Nothing should appear in the answer except the lines below from the line containing "op=delete; was=BROWN TABLESPOON;" through the line containing "op=move; was=ROSE-PINK PADLOCK;", copied exactly, with pictures left out.

-- -- --

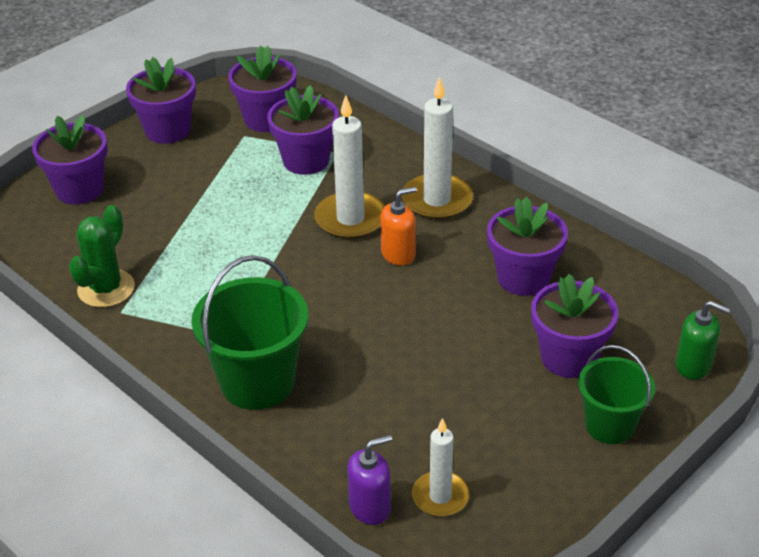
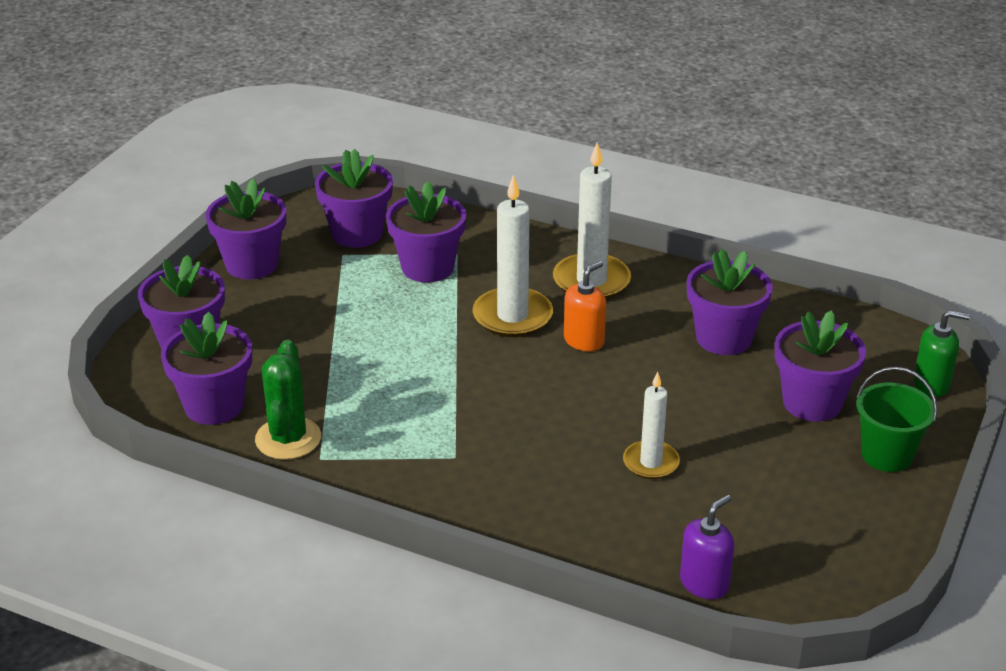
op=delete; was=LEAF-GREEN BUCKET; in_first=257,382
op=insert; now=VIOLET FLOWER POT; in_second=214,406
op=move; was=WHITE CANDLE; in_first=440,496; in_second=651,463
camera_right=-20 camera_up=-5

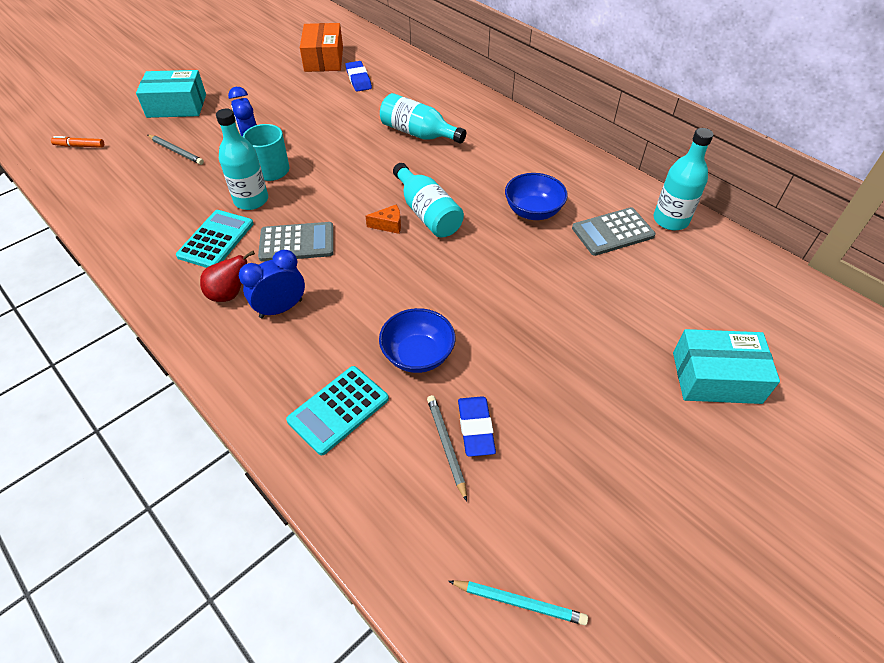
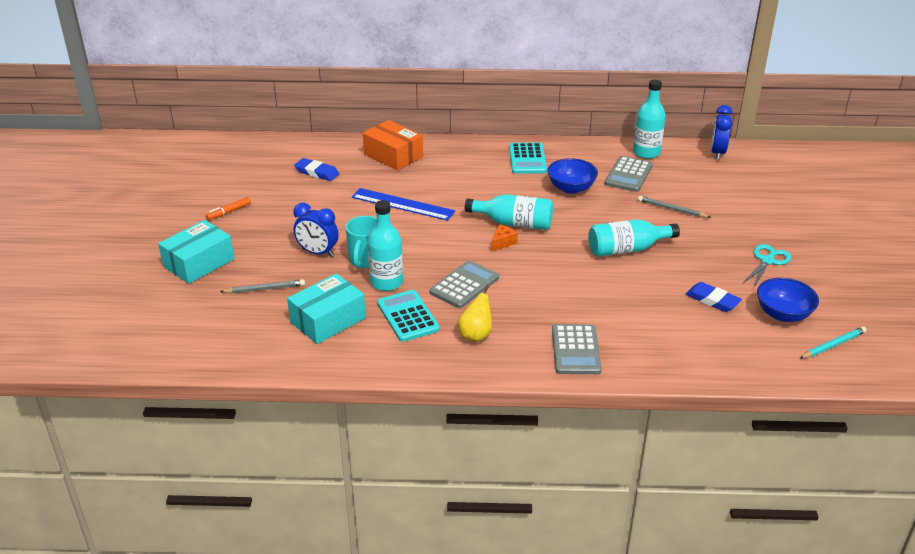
op=insert; now=BLUE STRAIGHTEDGE; in_second=402,204
op=insert; now=GRAY CALCULATOR; in_second=575,350
op=insert; now=TURQUOISE SCISSORS; in_second=767,261
op=move; was=ORANGE-COLOURED MARKER; in_first=80,146; in_second=229,212
op=move; was=BLUE ALARM CLOCK; in_first=281,308; in_second=717,153
op=move; was=TURQUOISE CALCULATOR; in_first=338,410; in_second=527,159
op=move; was=ORANGE-COLOURED BOX; in_first=324,59; in_second=393,155
op=move; was=BLUE BOWL; in_first=418,355; in_second=783,314
op=move; was=TURQUOISE FLASK; in_first=418,133; in_second=627,249
op=move; was=GRAY PENCIL; in_first=446,445; in_second=672,209
op=move; was=TURQUOISE BOX; in_first=716,377; in_second=328,320
op=recolor; was=CRIMSON PEAR FRUIT; now=BRIGHT YELLOW PEAR FRUIT; in_first=230,294; in_second=476,335
camera_right=-45 camera_up=-15

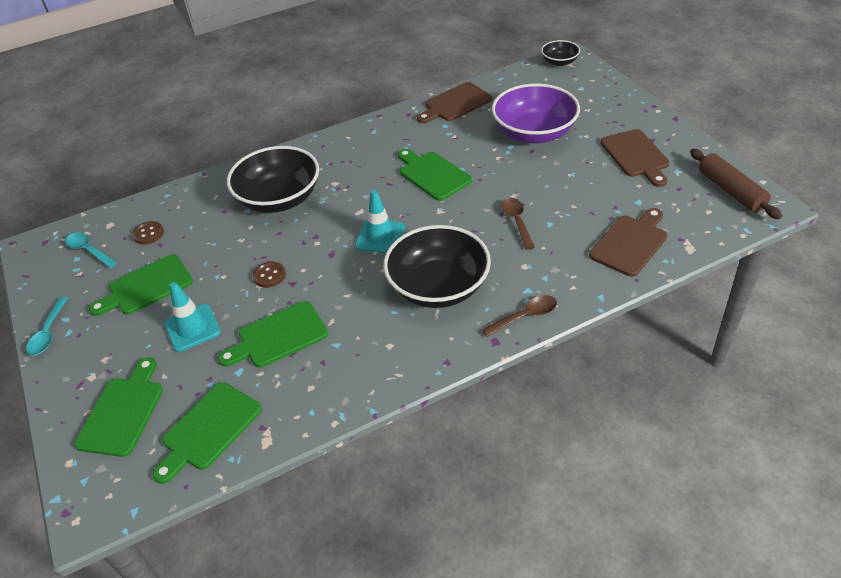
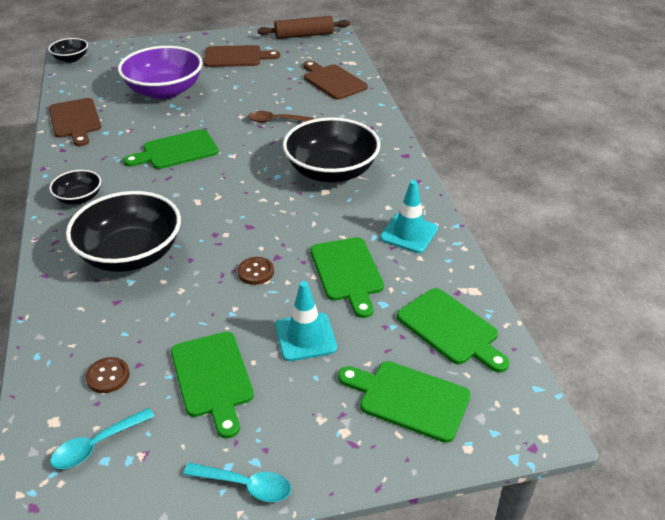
op=delete; was=BROWN TABLESPOON; in_first=525,316
op=insert; now=EBONY BOWL; in_second=79,198
op=move; was=TURQUOISE TRAFFIC CONE; in_first=380,237; in_second=409,233
camera_right=-80 camera_up=-5

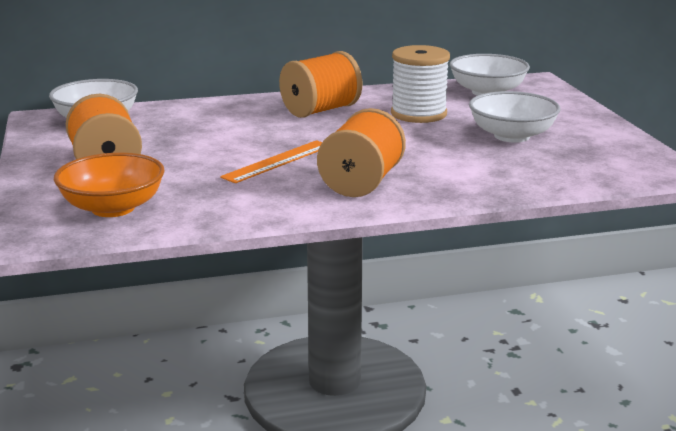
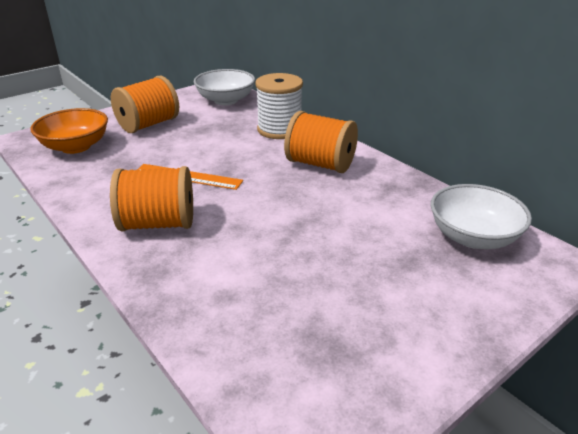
op=delete; was=WHITE BOWL; in_first=512,136
op=move; was=WHITE BOBBIN; in_first=418,114; in_second=279,129
camera_right=65 camera_up=10

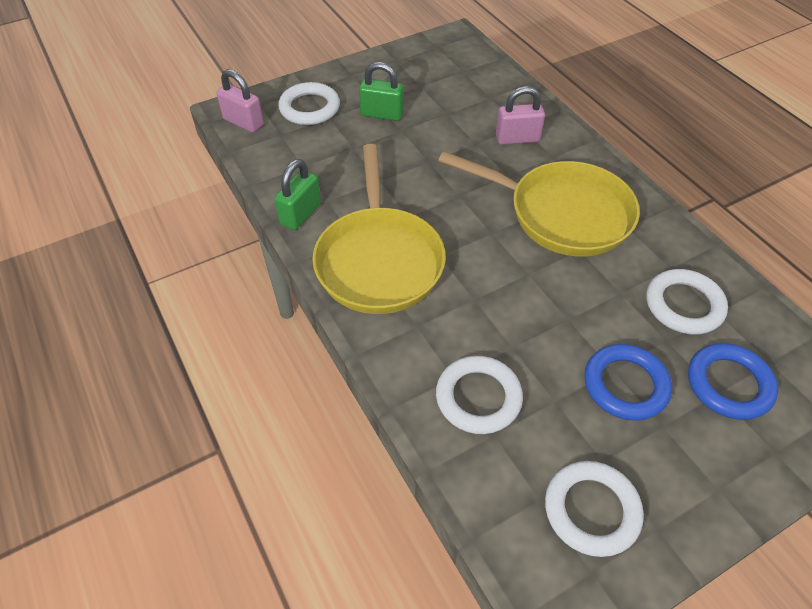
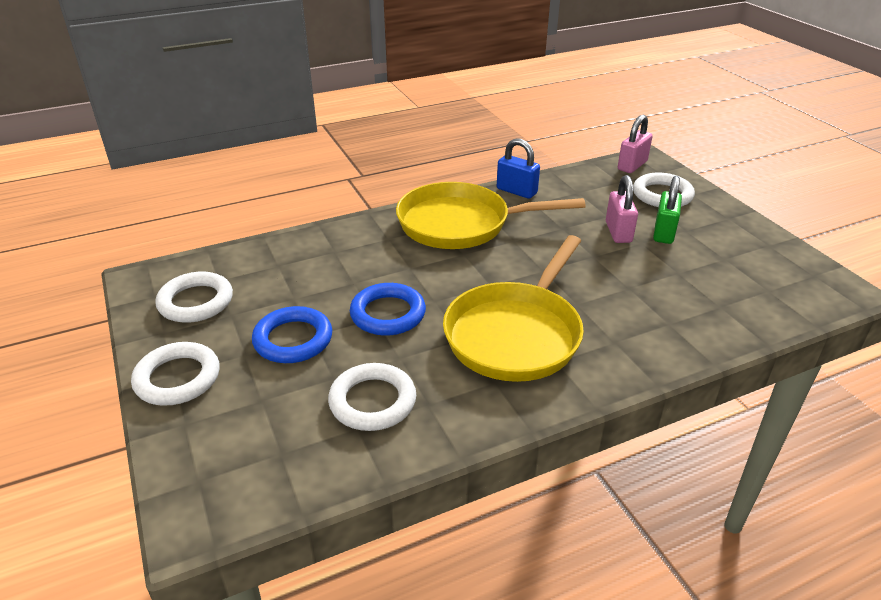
op=move; was=WHITE RING; in_first=478,398; in_second=177,378
op=move; was=ROSE-PINK PADLOCK; in_first=517,138; in_second=618,232
op=move; was=BLUE RING; in_first=729,384; in_second=388,314
op=recolor; was=LEAF-GREEN PADLOCK; now=BLUE PADLOCK; in_first=301,214; in_second=516,191
camera_right=95 camera_up=-15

-- -- --

Task result:
op=delete; was=BROWN TABLESPOON; in_first=525,316
op=insert; now=EBONY BOWL; in_second=79,198
op=move; was=TURQUOISE TRAFFIC CONE; in_first=380,237; in_second=409,233
camera_right=-80 camera_up=-5

op=delete; was=WHITE BOWL; in_first=512,136
op=move; was=WHITE BOBBIN; in_first=418,114; in_second=279,129
camera_right=65 camera_up=10

op=move; was=WHITE RING; in_first=478,398; in_second=177,378
op=move; was=ROSE-PINK PADLOCK; in_first=517,138; in_second=618,232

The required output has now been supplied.